BEGIN MATERIALS PROVIDED

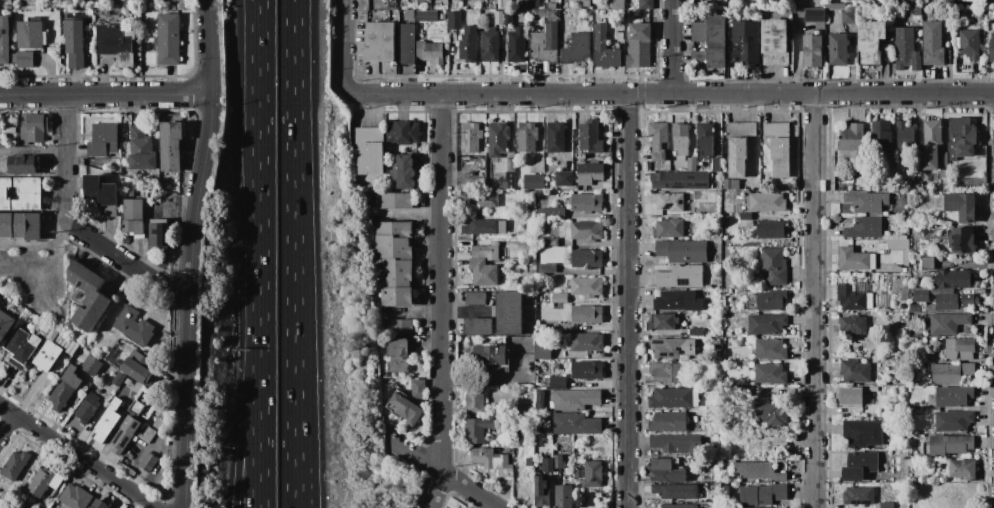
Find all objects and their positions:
building: (566, 0)
building: (421, 1)
building: (534, 3)
building: (586, 3)
building: (391, 4)
building: (616, 4)
building: (645, 4)
building: (835, 5)
building: (552, 6)
building: (519, 12)
building: (960, 12)
building: (409, 14)
building: (544, 14)
building: (426, 15)
building: (814, 15)
building: (441, 16)
building: (498, 17)
building: (508, 17)
building: (848, 17)
building: (454, 20)
building: (590, 25)
building: (698, 31)
building: (30, 35)
building: (619, 35)
building: (774, 35)
building: (5, 39)
building: (169, 39)
building: (380, 41)
building: (716, 41)
building: (747, 41)
building: (74, 42)
building: (871, 42)
building: (934, 42)
building: (116, 43)
building: (406, 43)
building: (517, 43)
building: (969, 43)
building: (469, 44)
road: (340, 45)
building: (490, 45)
building: (544, 45)
building: (639, 45)
road: (673, 46)
building: (992, 46)
building: (604, 48)
building: (577, 49)
building: (838, 49)
building: (813, 50)
building: (906, 50)
building: (431, 51)
building: (699, 57)
building: (23, 58)
road: (670, 93)
road: (105, 94)
building: (34, 127)
building: (10, 128)
building: (964, 131)
building: (403, 132)
building: (369, 134)
building: (881, 134)
building: (593, 135)
building: (905, 135)
building: (471, 136)
building: (527, 137)
building: (556, 137)
building: (851, 137)
building: (705, 138)
building: (680, 139)
building: (103, 140)
building: (498, 140)
building: (659, 140)
building: (931, 144)
building: (171, 145)
building: (739, 147)
building: (778, 147)
building: (141, 149)
road: (33, 150)
building: (965, 151)
road: (293, 153)
road: (65, 158)
building: (370, 158)
building: (943, 159)
building: (895, 160)
road: (258, 161)
building: (511, 164)
building: (691, 164)
building: (716, 164)
building: (23, 170)
building: (402, 171)
building: (589, 173)
building: (944, 173)
building: (470, 174)
building: (563, 178)
building: (680, 180)
building: (917, 180)
building: (533, 182)
building: (474, 183)
building: (729, 184)
building: (500, 186)
building: (575, 189)
building: (129, 192)
building: (13, 193)
building: (21, 193)
building: (100, 194)
building: (394, 200)
building: (485, 200)
building: (668, 201)
building: (586, 202)
building: (767, 202)
building: (868, 202)
building: (961, 205)
building: (529, 209)
building: (552, 213)
building: (134, 216)
building: (745, 219)
building: (21, 225)
building: (485, 226)
building: (864, 227)
building: (670, 228)
building: (771, 229)
building: (586, 230)
building: (159, 233)
building: (962, 239)
building: (549, 241)
building: (683, 251)
road: (191, 253)
building: (512, 256)
building: (586, 258)
building: (856, 259)
building: (395, 261)
building: (927, 263)
road: (127, 264)
building: (484, 264)
building: (774, 266)
building: (547, 267)
building: (899, 269)
building: (681, 276)
building: (956, 278)
road: (440, 281)
building: (587, 286)
building: (708, 286)
building: (905, 293)
building: (88, 295)
building: (922, 295)
building: (559, 297)
building: (475, 298)
building: (852, 298)
building: (607, 299)
road: (626, 300)
building: (680, 300)
building: (772, 300)
road: (814, 301)
building: (955, 301)
building: (922, 306)
building: (931, 309)
building: (531, 310)
building: (510, 313)
building: (587, 314)
building: (663, 321)
building: (947, 323)
building: (5, 324)
building: (767, 324)
building: (853, 324)
building: (135, 326)
building: (479, 326)
building: (402, 327)
building: (542, 327)
building: (695, 331)
building: (744, 335)
building: (718, 340)
building: (586, 341)
building: (22, 344)
building: (878, 346)
building: (71, 347)
building: (668, 348)
building: (960, 348)
building: (770, 349)
building: (543, 350)
building: (490, 354)
building: (47, 355)
building: (398, 355)
building: (874, 359)
building: (91, 365)
building: (143, 366)
building: (587, 369)
building: (666, 372)
building: (856, 372)
building: (771, 373)
building: (951, 373)
building: (118, 378)
building: (558, 382)
building: (64, 388)
building: (418, 389)
building: (850, 395)
building: (954, 396)
building: (674, 398)
building: (575, 399)
building: (475, 401)
building: (540, 401)
building: (87, 407)
road: (293, 407)
road: (304, 407)
building: (136, 408)
building: (406, 408)
building: (771, 413)
road: (243, 414)
road: (259, 415)
building: (874, 415)
building: (107, 421)
building: (954, 421)
building: (669, 422)
building: (576, 423)
road: (8, 427)
building: (479, 428)
building: (862, 432)
building: (146, 433)
building: (124, 434)
building: (677, 443)
building: (766, 444)
building: (951, 445)
building: (734, 448)
road: (413, 455)
road: (82, 456)
building: (493, 461)
building: (559, 461)
building: (148, 462)
building: (529, 462)
building: (15, 465)
building: (547, 465)
building: (860, 465)
building: (963, 468)
building: (666, 471)
building: (759, 472)
building: (593, 474)
building: (44, 481)
road: (467, 488)
road: (436, 489)
building: (542, 491)
building: (676, 491)
building: (761, 495)
building: (859, 495)
building: (564, 496)
building: (75, 497)
building: (581, 500)
building: (99, 504)
building: (889, 505)
building: (680, 506)
building: (0, 507)
building: (37, 507)
building: (744, 507)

END MATERIALS PROVIDED

JOB - Should any entry above carry a picture, omit it and repeat everything else word for word.

PROBLEM SOLUTION -
Find all objects and their positions:
building: (566, 0)
building: (421, 1)
building: (534, 3)
building: (586, 3)
building: (391, 4)
building: (616, 4)
building: (645, 4)
building: (835, 5)
building: (552, 6)
building: (519, 12)
building: (960, 12)
building: (409, 14)
building: (544, 14)
building: (426, 15)
building: (814, 15)
building: (441, 16)
building: (498, 17)
building: (508, 17)
building: (848, 17)
building: (454, 20)
building: (590, 25)
building: (698, 31)
building: (30, 35)
building: (619, 35)
building: (774, 35)
building: (5, 39)
building: (169, 39)
building: (380, 41)
building: (716, 41)
building: (747, 41)
building: (74, 42)
building: (871, 42)
building: (934, 42)
building: (116, 43)
building: (406, 43)
building: (517, 43)
building: (969, 43)
building: (469, 44)
road: (340, 45)
building: (490, 45)
building: (544, 45)
building: (639, 45)
road: (673, 46)
building: (992, 46)
building: (604, 48)
building: (577, 49)
building: (838, 49)
building: (813, 50)
building: (906, 50)
building: (431, 51)
building: (699, 57)
building: (23, 58)
road: (670, 93)
road: (105, 94)
building: (34, 127)
building: (10, 128)
building: (964, 131)
building: (403, 132)
building: (369, 134)
building: (881, 134)
building: (593, 135)
building: (905, 135)
building: (471, 136)
building: (527, 137)
building: (556, 137)
building: (851, 137)
building: (705, 138)
building: (680, 139)
building: (103, 140)
building: (498, 140)
building: (659, 140)
building: (931, 144)
building: (171, 145)
building: (739, 147)
building: (778, 147)
building: (141, 149)
road: (33, 150)
building: (965, 151)
road: (293, 153)
road: (65, 158)
building: (370, 158)
building: (943, 159)
building: (895, 160)
road: (258, 161)
building: (511, 164)
building: (691, 164)
building: (716, 164)
building: (23, 170)
building: (402, 171)
building: (589, 173)
building: (944, 173)
building: (470, 174)
building: (563, 178)
building: (680, 180)
building: (917, 180)
building: (533, 182)
building: (474, 183)
building: (729, 184)
building: (500, 186)
building: (575, 189)
building: (129, 192)
building: (13, 193)
building: (21, 193)
building: (100, 194)
building: (394, 200)
building: (485, 200)
building: (668, 201)
building: (586, 202)
building: (767, 202)
building: (868, 202)
building: (961, 205)
building: (529, 209)
building: (552, 213)
building: (134, 216)
building: (745, 219)
building: (21, 225)
building: (485, 226)
building: (864, 227)
building: (670, 228)
building: (771, 229)
building: (586, 230)
building: (159, 233)
building: (962, 239)
building: (549, 241)
building: (683, 251)
road: (191, 253)
building: (512, 256)
building: (586, 258)
building: (856, 259)
building: (395, 261)
building: (927, 263)
road: (127, 264)
building: (484, 264)
building: (774, 266)
building: (547, 267)
building: (899, 269)
building: (681, 276)
building: (956, 278)
road: (440, 281)
building: (587, 286)
building: (708, 286)
building: (905, 293)
building: (88, 295)
building: (922, 295)
building: (559, 297)
building: (475, 298)
building: (852, 298)
building: (607, 299)
road: (626, 300)
building: (680, 300)
building: (772, 300)
road: (814, 301)
building: (955, 301)
building: (922, 306)
building: (931, 309)
building: (531, 310)
building: (510, 313)
building: (587, 314)
building: (663, 321)
building: (947, 323)
building: (5, 324)
building: (767, 324)
building: (853, 324)
building: (135, 326)
building: (479, 326)
building: (402, 327)
building: (542, 327)
building: (695, 331)
building: (744, 335)
building: (718, 340)
building: (586, 341)
building: (22, 344)
building: (878, 346)
building: (71, 347)
building: (668, 348)
building: (960, 348)
building: (770, 349)
building: (543, 350)
building: (490, 354)
building: (47, 355)
building: (398, 355)
building: (874, 359)
building: (91, 365)
building: (143, 366)
building: (587, 369)
building: (666, 372)
building: (856, 372)
building: (771, 373)
building: (951, 373)
building: (118, 378)
building: (558, 382)
building: (64, 388)
building: (418, 389)
building: (850, 395)
building: (954, 396)
building: (674, 398)
building: (575, 399)
building: (475, 401)
building: (540, 401)
building: (87, 407)
road: (293, 407)
road: (304, 407)
building: (136, 408)
building: (406, 408)
building: (771, 413)
road: (243, 414)
road: (259, 415)
building: (874, 415)
building: (107, 421)
building: (954, 421)
building: (669, 422)
building: (576, 423)
road: (8, 427)
building: (479, 428)
building: (862, 432)
building: (146, 433)
building: (124, 434)
building: (677, 443)
building: (766, 444)
building: (951, 445)
building: (734, 448)
road: (413, 455)
road: (82, 456)
building: (493, 461)
building: (559, 461)
building: (148, 462)
building: (529, 462)
building: (15, 465)
building: (547, 465)
building: (860, 465)
building: (963, 468)
building: (666, 471)
building: (759, 472)
building: (593, 474)
building: (44, 481)
road: (467, 488)
road: (436, 489)
building: (542, 491)
building: (676, 491)
building: (761, 495)
building: (859, 495)
building: (564, 496)
building: (75, 497)
building: (581, 500)
building: (99, 504)
building: (889, 505)
building: (680, 506)
building: (0, 507)
building: (37, 507)
building: (744, 507)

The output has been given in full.